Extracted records
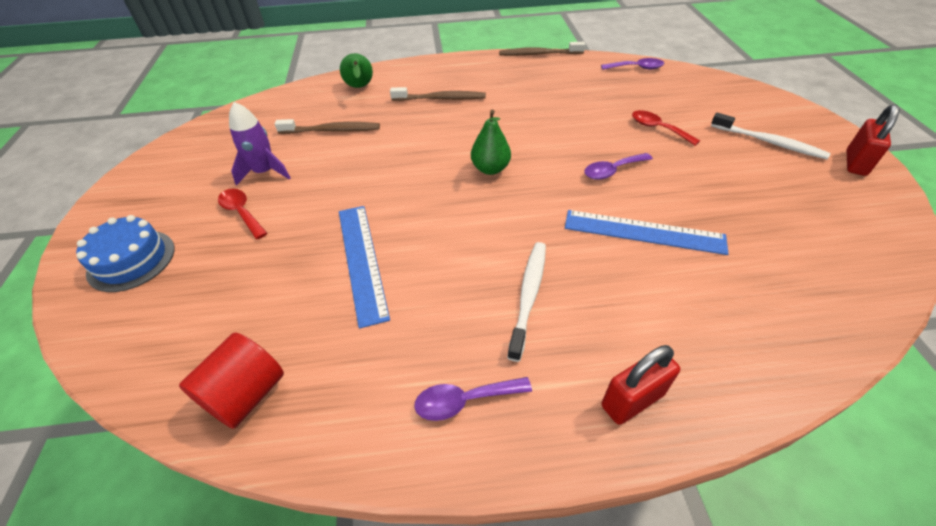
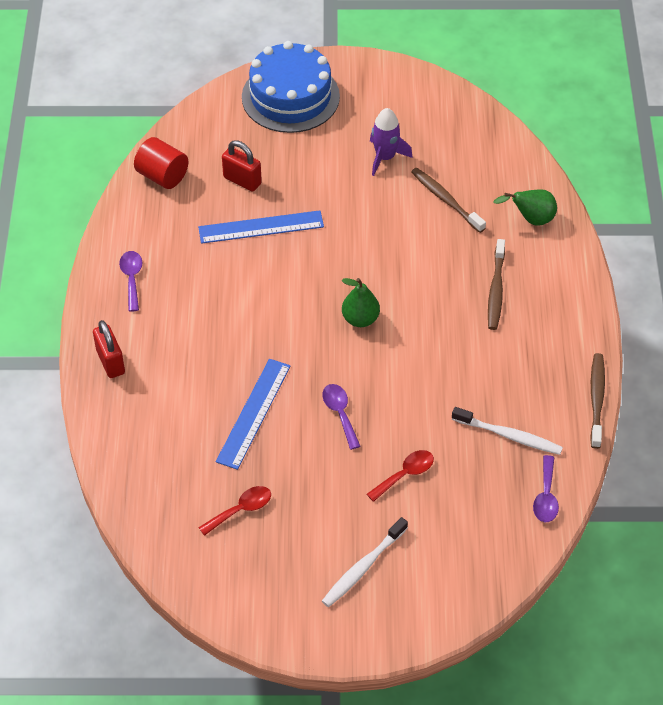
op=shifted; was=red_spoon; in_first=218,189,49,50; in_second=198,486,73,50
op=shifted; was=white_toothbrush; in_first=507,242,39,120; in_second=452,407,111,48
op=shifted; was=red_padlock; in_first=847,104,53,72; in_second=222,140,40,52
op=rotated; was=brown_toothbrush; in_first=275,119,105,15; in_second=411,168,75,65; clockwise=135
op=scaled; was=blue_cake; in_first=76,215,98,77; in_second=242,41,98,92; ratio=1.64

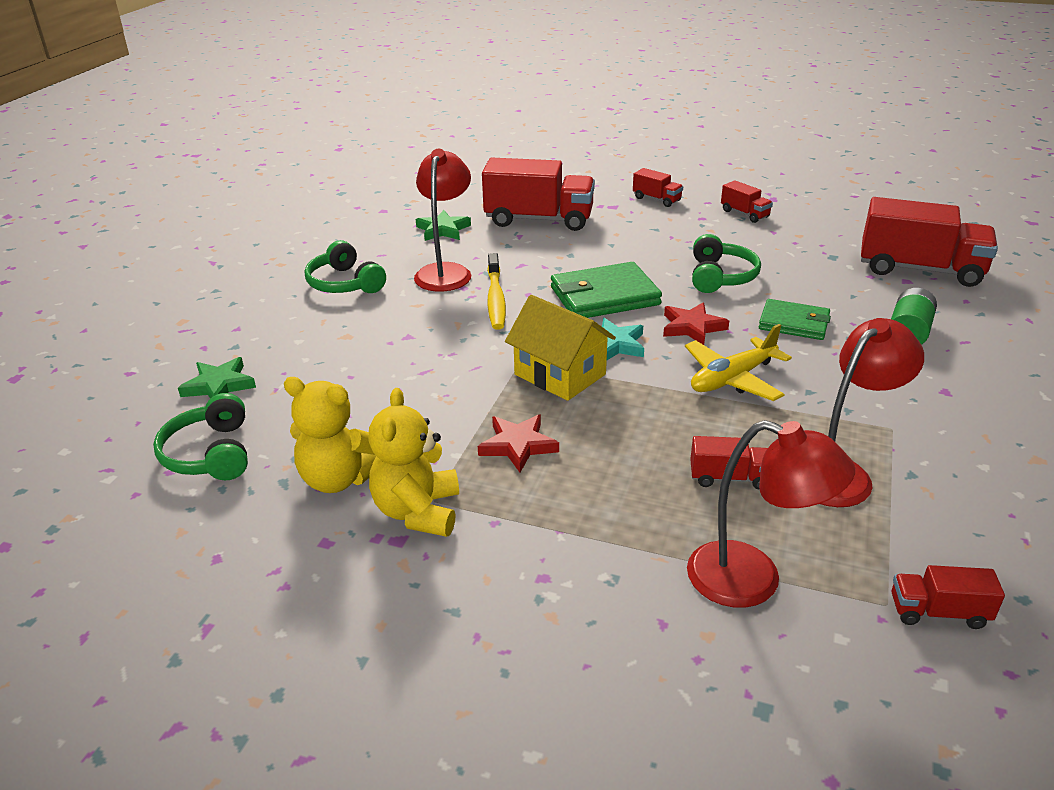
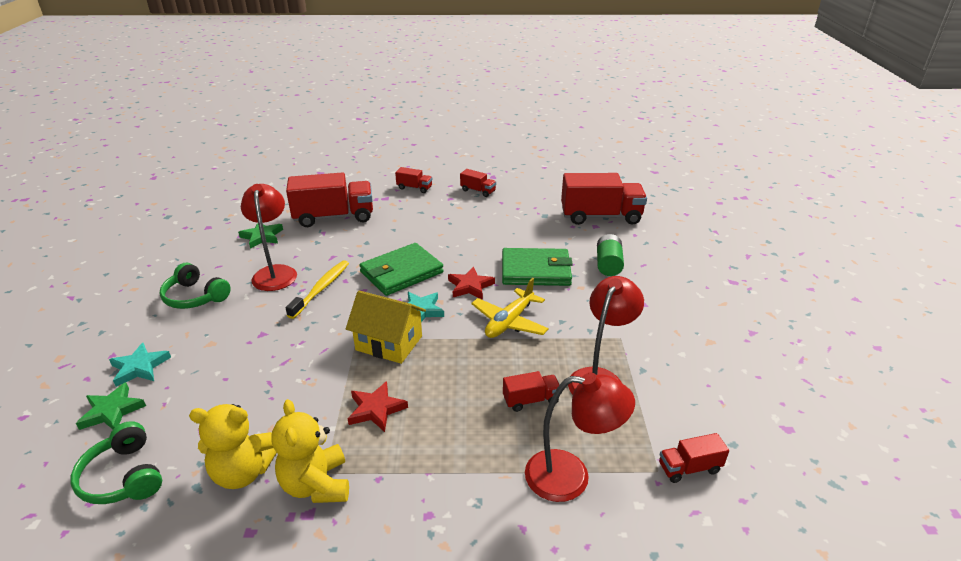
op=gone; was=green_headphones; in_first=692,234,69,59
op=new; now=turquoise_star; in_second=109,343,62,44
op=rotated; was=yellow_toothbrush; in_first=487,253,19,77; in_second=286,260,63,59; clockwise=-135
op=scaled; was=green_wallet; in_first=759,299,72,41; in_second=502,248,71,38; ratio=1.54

* TO DO
Check the entries above for the word "shifted" and copy every line where it turns up.

* OUTPUT BELOW
op=shifted; was=red_spoon; in_first=218,189,49,50; in_second=198,486,73,50
op=shifted; was=white_toothbrush; in_first=507,242,39,120; in_second=452,407,111,48
op=shifted; was=red_padlock; in_first=847,104,53,72; in_second=222,140,40,52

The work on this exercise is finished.